> **WHAT YOU WILL DO**
Include only the line with "degrees clockwise |" and the lines after it, each reproduced exactly as it stands in the entries below.

(Collected data entries)
......

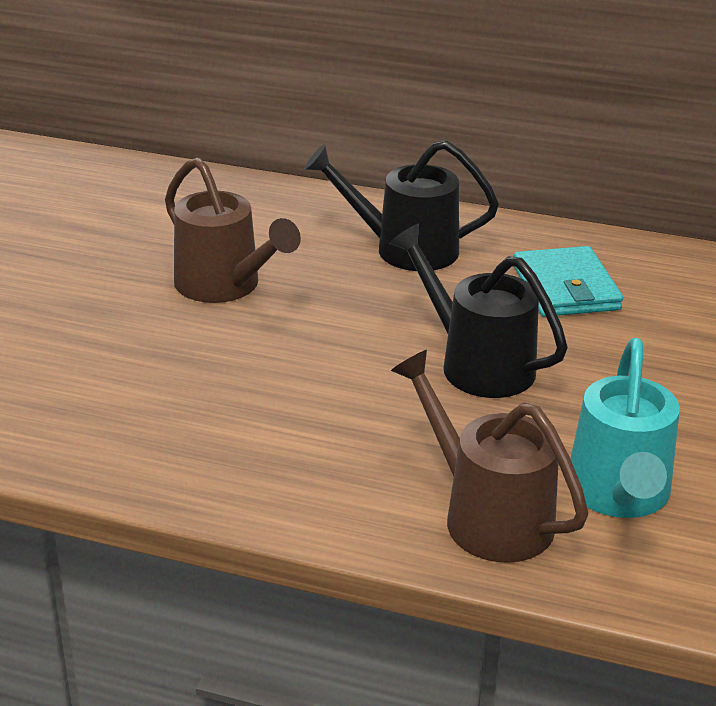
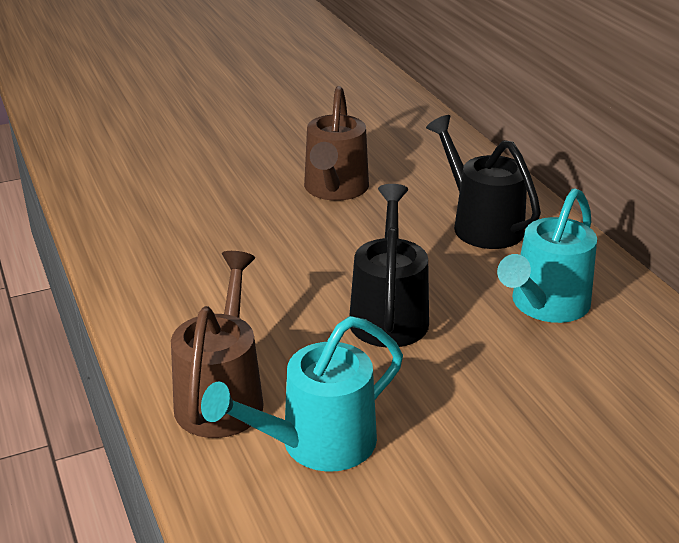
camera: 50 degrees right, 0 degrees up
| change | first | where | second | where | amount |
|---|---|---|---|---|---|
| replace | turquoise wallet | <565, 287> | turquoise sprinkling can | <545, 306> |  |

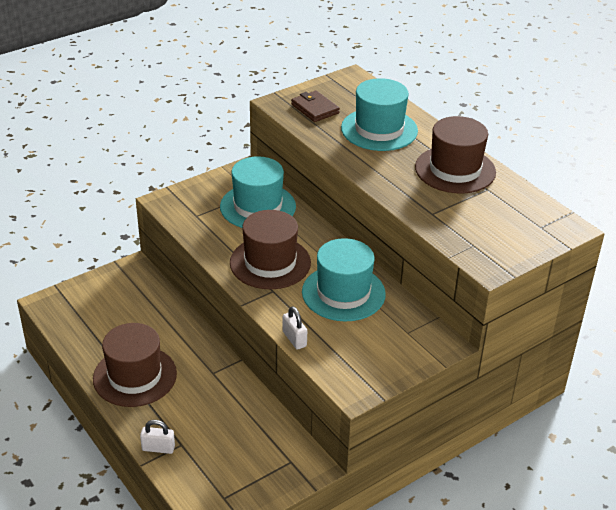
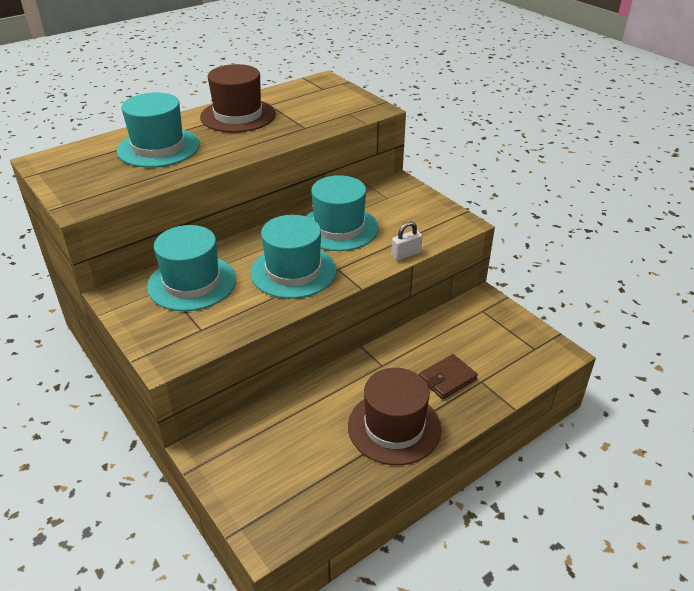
camera: 90 degrees left, 0 degrees up
| change | first | where | second | where | amount |
|---|---|---|---|---|---|
| move | russet wallet | <315, 109> |  | <447, 379> |  |
| recolor | russet hat | <270, 263> | turquoise hat | <293, 271> |  |
| delete | snow-white small lock | <158, 448> |  |  |  |

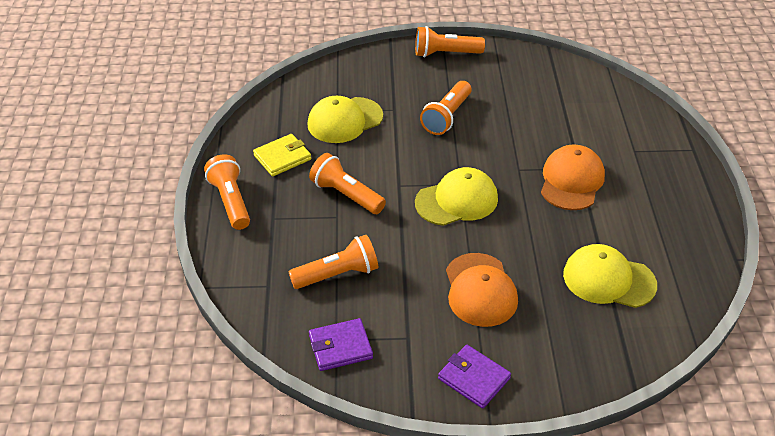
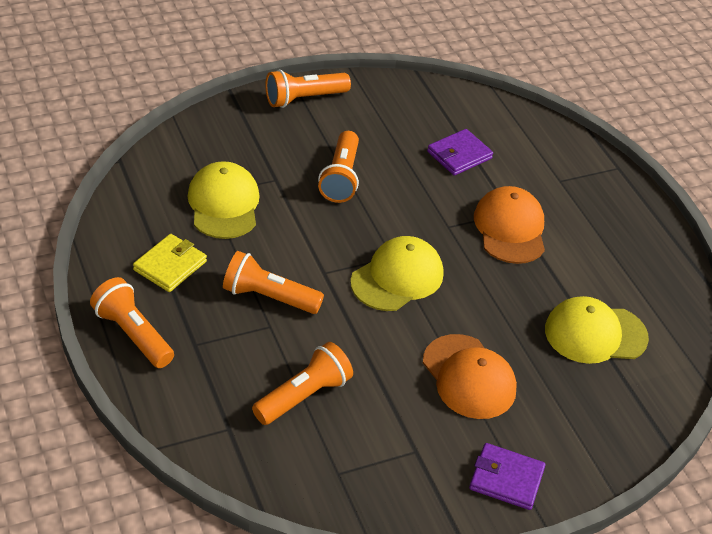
camera: 25 degrees left, 0 degrees up
| change | first | where | second | where | amount |
|---|---|---|---|---|---|
| rotate | bright yellow peaked cap | <345, 120> |  | <223, 204> | 135 degrees clockwise |
| move | purple wallet | <340, 347> |  | <459, 155> |  |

......

> **RESPONSE TO THIS EXERCISE**
| rotate | bright yellow peaked cap | <345, 120> |  | <223, 204> | 135 degrees clockwise |
| move | purple wallet | <340, 347> |  | <459, 155> |  |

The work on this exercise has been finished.